[Stored data entries]
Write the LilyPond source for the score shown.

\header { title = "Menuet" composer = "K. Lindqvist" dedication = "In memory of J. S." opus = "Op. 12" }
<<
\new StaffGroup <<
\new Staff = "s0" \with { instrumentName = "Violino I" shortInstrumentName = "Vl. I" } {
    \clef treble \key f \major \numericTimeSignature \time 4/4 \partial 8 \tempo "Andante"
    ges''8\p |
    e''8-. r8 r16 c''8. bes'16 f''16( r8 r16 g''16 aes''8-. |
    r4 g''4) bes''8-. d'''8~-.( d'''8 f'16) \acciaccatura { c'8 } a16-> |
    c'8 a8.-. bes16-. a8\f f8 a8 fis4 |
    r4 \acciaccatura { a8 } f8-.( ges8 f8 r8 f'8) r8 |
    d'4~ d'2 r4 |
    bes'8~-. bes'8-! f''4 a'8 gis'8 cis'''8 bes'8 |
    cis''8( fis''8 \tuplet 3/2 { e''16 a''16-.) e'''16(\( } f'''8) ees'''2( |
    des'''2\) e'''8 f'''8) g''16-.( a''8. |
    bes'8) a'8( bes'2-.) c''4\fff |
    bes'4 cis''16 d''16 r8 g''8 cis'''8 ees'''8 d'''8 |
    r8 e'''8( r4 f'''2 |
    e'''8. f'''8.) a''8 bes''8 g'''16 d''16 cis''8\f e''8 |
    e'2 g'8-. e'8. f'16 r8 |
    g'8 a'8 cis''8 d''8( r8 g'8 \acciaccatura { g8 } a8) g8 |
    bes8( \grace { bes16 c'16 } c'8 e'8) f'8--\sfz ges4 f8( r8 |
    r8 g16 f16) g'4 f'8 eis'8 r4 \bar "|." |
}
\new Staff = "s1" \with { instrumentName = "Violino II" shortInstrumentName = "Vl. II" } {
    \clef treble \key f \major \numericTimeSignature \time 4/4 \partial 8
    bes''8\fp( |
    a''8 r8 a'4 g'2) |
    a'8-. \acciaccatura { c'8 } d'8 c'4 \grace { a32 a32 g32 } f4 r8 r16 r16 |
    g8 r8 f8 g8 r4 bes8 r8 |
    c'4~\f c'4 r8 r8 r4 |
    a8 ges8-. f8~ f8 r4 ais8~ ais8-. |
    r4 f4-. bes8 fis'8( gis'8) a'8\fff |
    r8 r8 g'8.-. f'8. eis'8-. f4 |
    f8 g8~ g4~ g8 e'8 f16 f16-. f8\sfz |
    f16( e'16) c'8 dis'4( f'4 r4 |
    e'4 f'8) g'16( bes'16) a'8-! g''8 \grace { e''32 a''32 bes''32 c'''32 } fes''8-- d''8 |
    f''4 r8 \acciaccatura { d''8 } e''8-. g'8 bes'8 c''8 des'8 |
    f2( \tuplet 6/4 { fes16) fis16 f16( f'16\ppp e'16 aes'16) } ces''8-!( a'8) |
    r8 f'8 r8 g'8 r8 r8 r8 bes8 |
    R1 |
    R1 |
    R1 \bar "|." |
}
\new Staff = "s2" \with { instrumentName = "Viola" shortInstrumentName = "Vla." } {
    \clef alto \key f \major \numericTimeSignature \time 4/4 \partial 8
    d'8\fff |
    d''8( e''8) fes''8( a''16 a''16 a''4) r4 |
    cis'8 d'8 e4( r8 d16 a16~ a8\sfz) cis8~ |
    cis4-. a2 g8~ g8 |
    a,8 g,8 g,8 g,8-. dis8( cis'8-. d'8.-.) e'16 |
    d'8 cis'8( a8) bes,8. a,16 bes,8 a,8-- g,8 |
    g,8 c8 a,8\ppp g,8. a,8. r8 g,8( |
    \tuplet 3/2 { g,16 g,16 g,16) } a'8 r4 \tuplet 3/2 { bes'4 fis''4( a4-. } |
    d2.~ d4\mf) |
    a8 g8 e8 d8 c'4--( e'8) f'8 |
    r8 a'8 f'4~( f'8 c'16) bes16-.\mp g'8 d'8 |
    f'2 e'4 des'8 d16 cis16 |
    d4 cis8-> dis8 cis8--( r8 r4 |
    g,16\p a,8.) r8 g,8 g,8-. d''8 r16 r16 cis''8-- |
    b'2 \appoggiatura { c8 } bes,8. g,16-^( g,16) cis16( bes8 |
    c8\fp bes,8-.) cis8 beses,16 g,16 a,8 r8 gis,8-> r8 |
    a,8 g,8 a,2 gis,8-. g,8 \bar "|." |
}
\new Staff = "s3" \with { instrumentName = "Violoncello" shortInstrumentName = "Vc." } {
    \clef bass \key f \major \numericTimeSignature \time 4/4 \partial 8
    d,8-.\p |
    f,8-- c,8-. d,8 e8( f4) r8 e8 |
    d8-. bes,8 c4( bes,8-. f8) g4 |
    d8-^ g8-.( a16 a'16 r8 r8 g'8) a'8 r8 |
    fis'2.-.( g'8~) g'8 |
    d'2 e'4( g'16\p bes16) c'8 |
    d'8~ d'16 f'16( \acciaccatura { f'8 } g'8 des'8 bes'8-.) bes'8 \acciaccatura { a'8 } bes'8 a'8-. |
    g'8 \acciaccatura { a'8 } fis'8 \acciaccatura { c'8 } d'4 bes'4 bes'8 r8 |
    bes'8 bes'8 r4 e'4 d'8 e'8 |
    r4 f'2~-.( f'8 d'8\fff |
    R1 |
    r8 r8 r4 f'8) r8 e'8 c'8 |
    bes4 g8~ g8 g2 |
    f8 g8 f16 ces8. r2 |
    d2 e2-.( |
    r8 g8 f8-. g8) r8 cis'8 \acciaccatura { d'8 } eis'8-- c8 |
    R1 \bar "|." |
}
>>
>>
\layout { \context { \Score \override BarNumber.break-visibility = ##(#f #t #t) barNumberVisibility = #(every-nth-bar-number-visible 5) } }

--- REQUIRED TASK ---
Swap every "Andante" in the items above for "Allegretto" and write the items out again, otherwise unchanged.

--- ANSWER TO THIS EXERCISE ---
Write the LilyPond source for the score shown.

\header { title = "Menuet" composer = "K. Lindqvist" dedication = "In memory of J. S." opus = "Op. 12" }
<<
\new StaffGroup <<
\new Staff = "s0" \with { instrumentName = "Violino I" shortInstrumentName = "Vl. I" } {
    \clef treble \key f \major \numericTimeSignature \time 4/4 \partial 8 \tempo "Allegretto"
    ges''8\p |
    e''8-. r8 r16 c''8. bes'16 f''16( r8 r16 g''16 aes''8-. |
    r4 g''4) bes''8-. d'''8~-.( d'''8 f'16) \acciaccatura { c'8 } a16-> |
    c'8 a8.-. bes16-. a8\f f8 a8 fis4 |
    r4 \acciaccatura { a8 } f8-.( ges8 f8 r8 f'8) r8 |
    d'4~ d'2 r4 |
    bes'8~-. bes'8-! f''4 a'8 gis'8 cis'''8 bes'8 |
    cis''8( fis''8 \tuplet 3/2 { e''16 a''16-.) e'''16(\( } f'''8) ees'''2( |
    des'''2\) e'''8 f'''8) g''16-.( a''8. |
    bes'8) a'8( bes'2-.) c''4\fff |
    bes'4 cis''16 d''16 r8 g''8 cis'''8 ees'''8 d'''8 |
    r8 e'''8( r4 f'''2 |
    e'''8. f'''8.) a''8 bes''8 g'''16 d''16 cis''8\f e''8 |
    e'2 g'8-. e'8. f'16 r8 |
    g'8 a'8 cis''8 d''8( r8 g'8 \acciaccatura { g8 } a8) g8 |
    bes8( \grace { bes16 c'16 } c'8 e'8) f'8--\sfz ges4 f8( r8 |
    r8 g16 f16) g'4 f'8 eis'8 r4 \bar "|." |
}
\new Staff = "s1" \with { instrumentName = "Violino II" shortInstrumentName = "Vl. II" } {
    \clef treble \key f \major \numericTimeSignature \time 4/4 \partial 8
    bes''8\fp( |
    a''8 r8 a'4 g'2) |
    a'8-. \acciaccatura { c'8 } d'8 c'4 \grace { a32 a32 g32 } f4 r8 r16 r16 |
    g8 r8 f8 g8 r4 bes8 r8 |
    c'4~\f c'4 r8 r8 r4 |
    a8 ges8-. f8~ f8 r4 ais8~ ais8-. |
    r4 f4-. bes8 fis'8( gis'8) a'8\fff |
    r8 r8 g'8.-. f'8. eis'8-. f4 |
    f8 g8~ g4~ g8 e'8 f16 f16-. f8\sfz |
    f16( e'16) c'8 dis'4( f'4 r4 |
    e'4 f'8) g'16( bes'16) a'8-! g''8 \grace { e''32 a''32 bes''32 c'''32 } fes''8-- d''8 |
    f''4 r8 \acciaccatura { d''8 } e''8-. g'8 bes'8 c''8 des'8 |
    f2( \tuplet 6/4 { fes16) fis16 f16( f'16\ppp e'16 aes'16) } ces''8-!( a'8) |
    r8 f'8 r8 g'8 r8 r8 r8 bes8 |
    R1 |
    R1 |
    R1 \bar "|." |
}
\new Staff = "s2" \with { instrumentName = "Viola" shortInstrumentName = "Vla." } {
    \clef alto \key f \major \numericTimeSignature \time 4/4 \partial 8
    d'8\fff |
    d''8( e''8) fes''8( a''16 a''16 a''4) r4 |
    cis'8 d'8 e4( r8 d16 a16~ a8\sfz) cis8~ |
    cis4-. a2 g8~ g8 |
    a,8 g,8 g,8 g,8-. dis8( cis'8-. d'8.-.) e'16 |
    d'8 cis'8( a8) bes,8. a,16 bes,8 a,8-- g,8 |
    g,8 c8 a,8\ppp g,8. a,8. r8 g,8( |
    \tuplet 3/2 { g,16 g,16 g,16) } a'8 r4 \tuplet 3/2 { bes'4 fis''4( a4-. } |
    d2.~ d4\mf) |
    a8 g8 e8 d8 c'4--( e'8) f'8 |
    r8 a'8 f'4~( f'8 c'16) bes16-.\mp g'8 d'8 |
    f'2 e'4 des'8 d16 cis16 |
    d4 cis8-> dis8 cis8--( r8 r4 |
    g,16\p a,8.) r8 g,8 g,8-. d''8 r16 r16 cis''8-- |
    b'2 \appoggiatura { c8 } bes,8. g,16-^( g,16) cis16( bes8 |
    c8\fp bes,8-.) cis8 beses,16 g,16 a,8 r8 gis,8-> r8 |
    a,8 g,8 a,2 gis,8-. g,8 \bar "|." |
}
\new Staff = "s3" \with { instrumentName = "Violoncello" shortInstrumentName = "Vc." } {
    \clef bass \key f \major \numericTimeSignature \time 4/4 \partial 8
    d,8-.\p |
    f,8-- c,8-. d,8 e8( f4) r8 e8 |
    d8-. bes,8 c4( bes,8-. f8) g4 |
    d8-^ g8-.( a16 a'16 r8 r8 g'8) a'8 r8 |
    fis'2.-.( g'8~) g'8 |
    d'2 e'4( g'16\p bes16) c'8 |
    d'8~ d'16 f'16( \acciaccatura { f'8 } g'8 des'8 bes'8-.) bes'8 \acciaccatura { a'8 } bes'8 a'8-. |
    g'8 \acciaccatura { a'8 } fis'8 \acciaccatura { c'8 } d'4 bes'4 bes'8 r8 |
    bes'8 bes'8 r4 e'4 d'8 e'8 |
    r4 f'2~-.( f'8 d'8\fff |
    R1 |
    r8 r8 r4 f'8) r8 e'8 c'8 |
    bes4 g8~ g8 g2 |
    f8 g8 f16 ces8. r2 |
    d2 e2-.( |
    r8 g8 f8-. g8) r8 cis'8 \acciaccatura { d'8 } eis'8-- c8 |
    R1 \bar "|." |
}
>>
>>
\layout { \context { \Score \override BarNumber.break-visibility = ##(#f #t #t) barNumberVisibility = #(every-nth-bar-number-visible 5) } }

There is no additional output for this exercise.